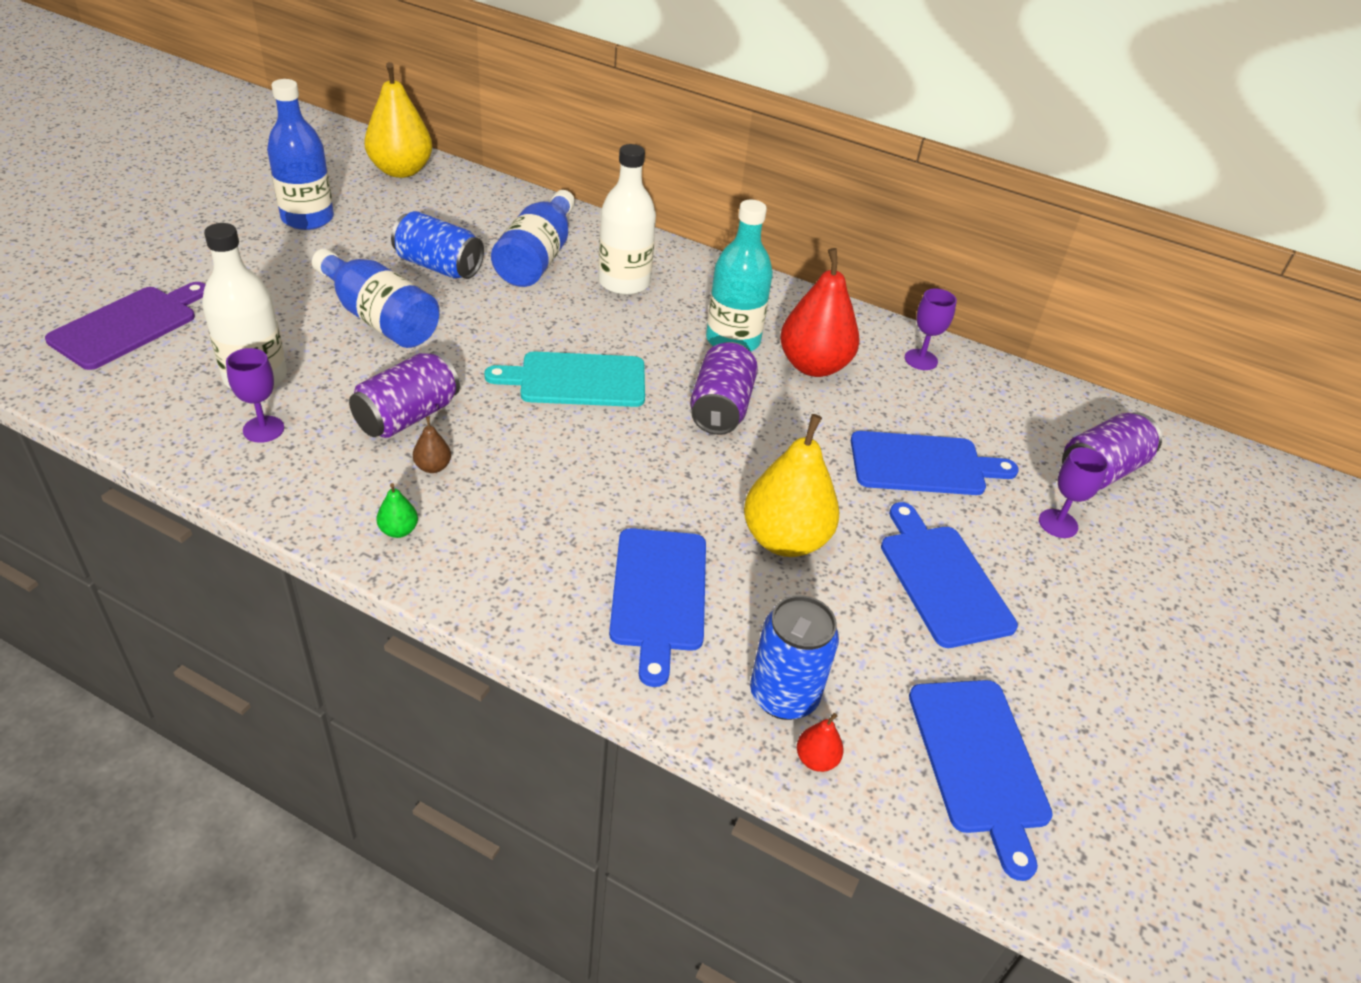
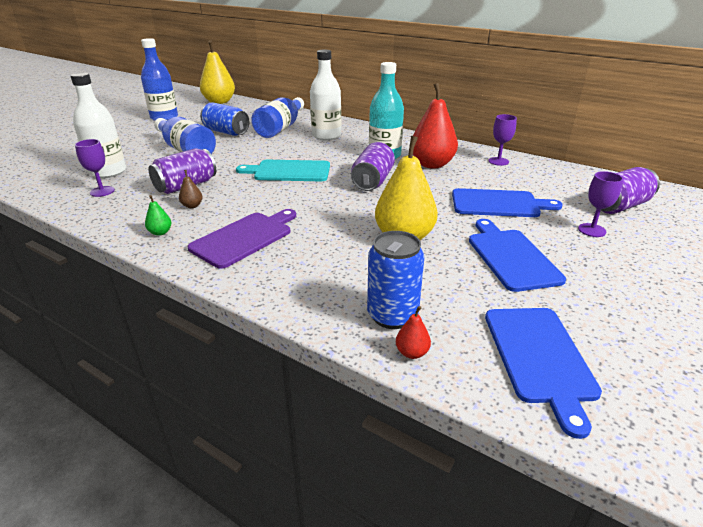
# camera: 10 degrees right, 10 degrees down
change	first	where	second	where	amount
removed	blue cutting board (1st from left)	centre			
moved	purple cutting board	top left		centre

---

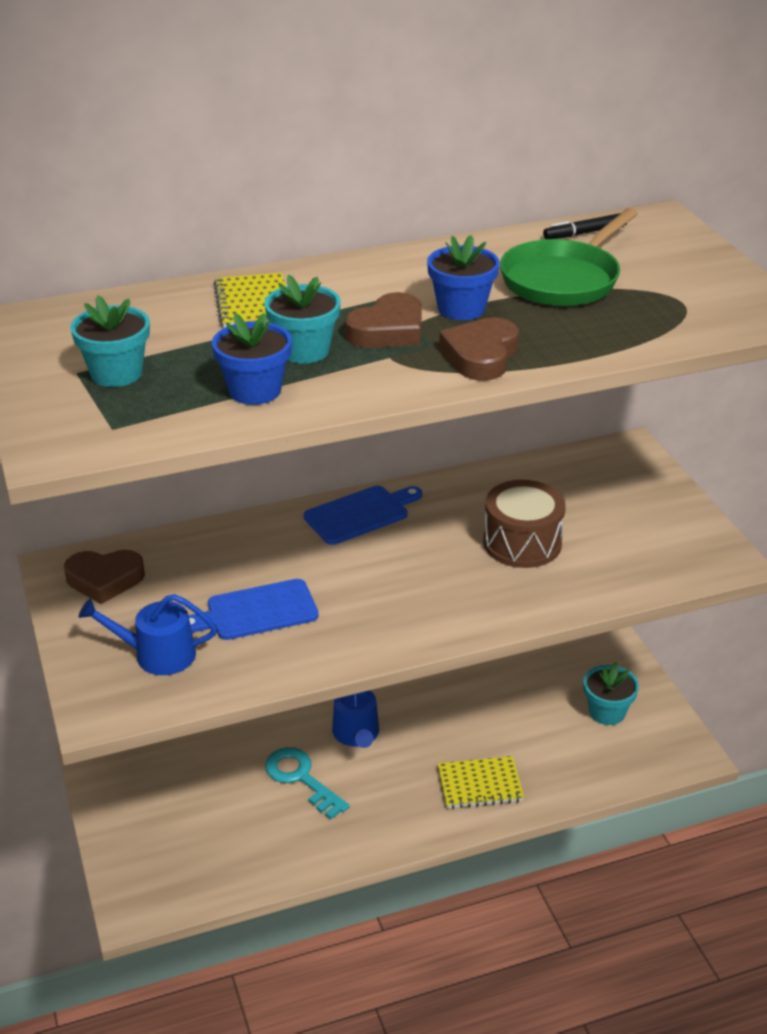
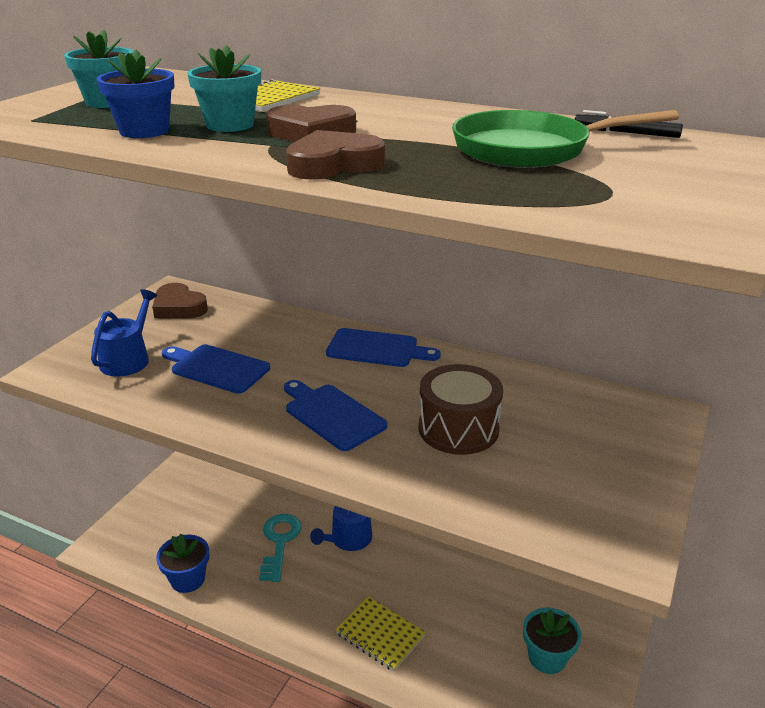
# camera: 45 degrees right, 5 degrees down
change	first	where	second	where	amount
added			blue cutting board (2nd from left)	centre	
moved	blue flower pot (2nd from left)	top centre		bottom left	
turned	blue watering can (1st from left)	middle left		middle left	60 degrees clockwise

• **Exercise goal**
Show, from the listing above, every line holding the word "camera".

• **The completed task**
# camera: 10 degrees right, 10 degrees down
# camera: 45 degrees right, 5 degrees down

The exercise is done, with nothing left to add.